■ **EXERCISE PROMPT**
Faithfully repeat each entry below, minus the pictures.

■ **SOURCE RECORDS**
- - -

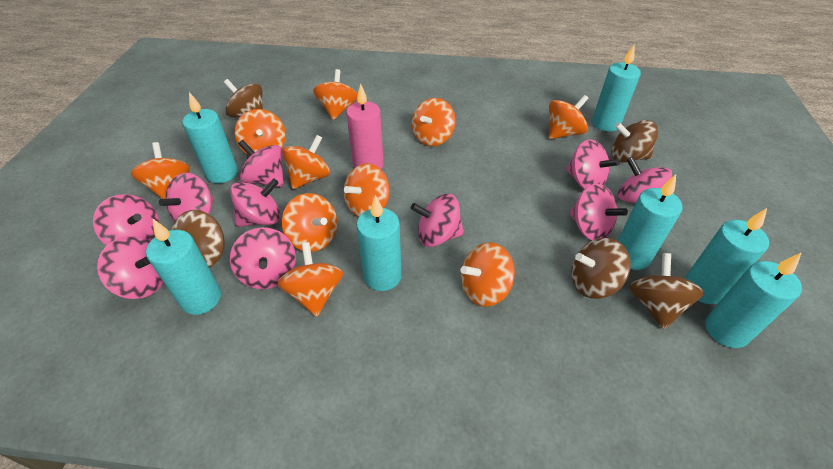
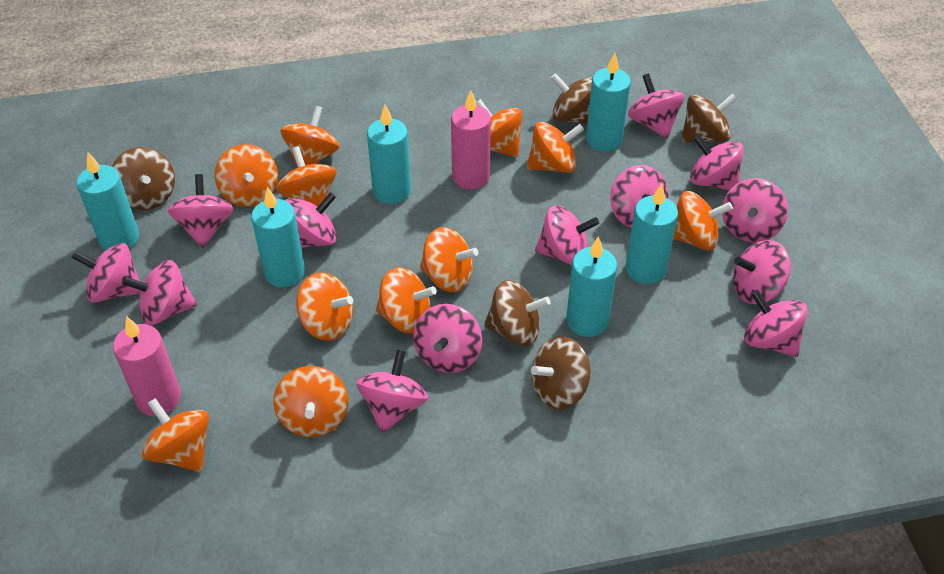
orange spinning top: 10 -> 11
pink candle: 1 -> 2
pink spinning top: 10 -> 13
turquoise candle: 7 -> 6

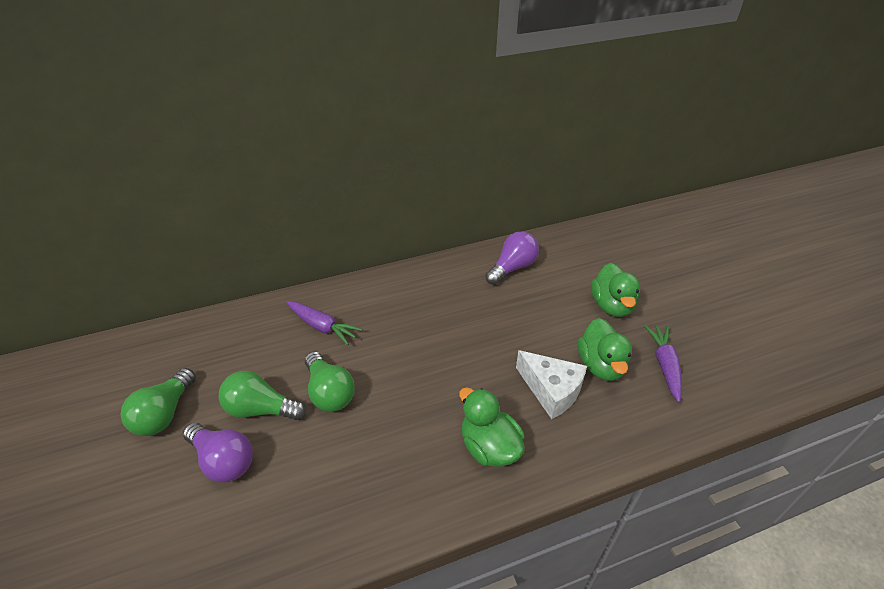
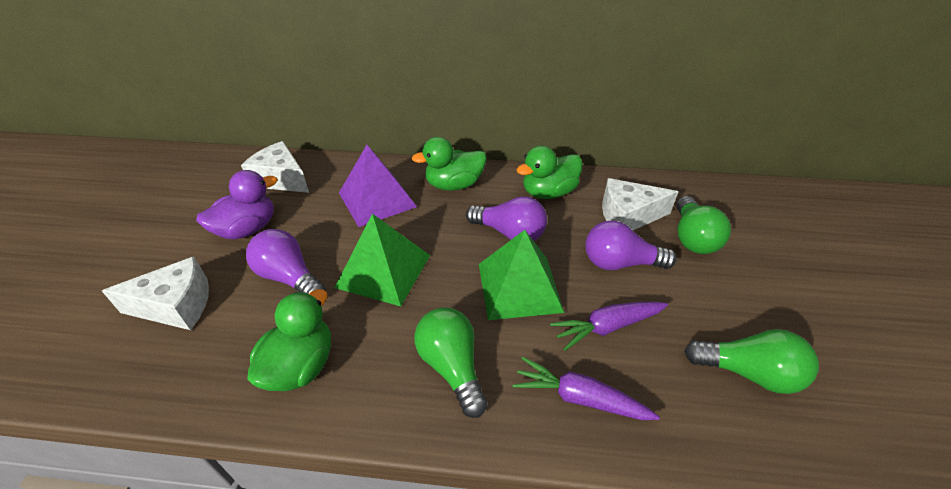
green pyramid: 0 -> 2
purple duck: 0 -> 1
purple light bulb: 2 -> 3
purple pyramid: 0 -> 1
white cheese: 1 -> 3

- - -

■ **WRITTEN RESPONSE**
orange spinning top: 10 -> 11
pink candle: 1 -> 2
pink spinning top: 10 -> 13
turquoise candle: 7 -> 6

green pyramid: 0 -> 2
purple duck: 0 -> 1
purple light bulb: 2 -> 3
purple pyramid: 0 -> 1
white cheese: 1 -> 3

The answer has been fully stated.